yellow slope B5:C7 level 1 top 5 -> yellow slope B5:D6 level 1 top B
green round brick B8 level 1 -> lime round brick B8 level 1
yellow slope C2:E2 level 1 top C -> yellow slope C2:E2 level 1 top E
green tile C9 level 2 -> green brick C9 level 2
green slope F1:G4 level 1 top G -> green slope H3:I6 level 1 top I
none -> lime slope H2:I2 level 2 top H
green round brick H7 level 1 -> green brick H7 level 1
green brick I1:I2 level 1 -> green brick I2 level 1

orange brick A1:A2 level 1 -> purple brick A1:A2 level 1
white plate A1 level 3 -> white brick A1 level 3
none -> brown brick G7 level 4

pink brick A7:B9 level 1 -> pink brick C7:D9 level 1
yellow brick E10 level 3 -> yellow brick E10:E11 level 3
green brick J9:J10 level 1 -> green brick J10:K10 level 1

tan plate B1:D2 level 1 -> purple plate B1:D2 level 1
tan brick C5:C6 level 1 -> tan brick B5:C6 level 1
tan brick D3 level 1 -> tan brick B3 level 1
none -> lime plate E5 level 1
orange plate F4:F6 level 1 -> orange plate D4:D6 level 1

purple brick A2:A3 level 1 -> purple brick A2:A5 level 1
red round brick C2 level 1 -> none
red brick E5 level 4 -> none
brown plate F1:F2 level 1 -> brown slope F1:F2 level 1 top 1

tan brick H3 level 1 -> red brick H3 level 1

_EXERCISE AIM:_ Where the word "purple" appears in a line of the entries, copy that line.

_THE COMPLETED TASK:_
orange brick A1:A2 level 1 -> purple brick A1:A2 level 1
tan plate B1:D2 level 1 -> purple plate B1:D2 level 1
purple brick A2:A3 level 1 -> purple brick A2:A5 level 1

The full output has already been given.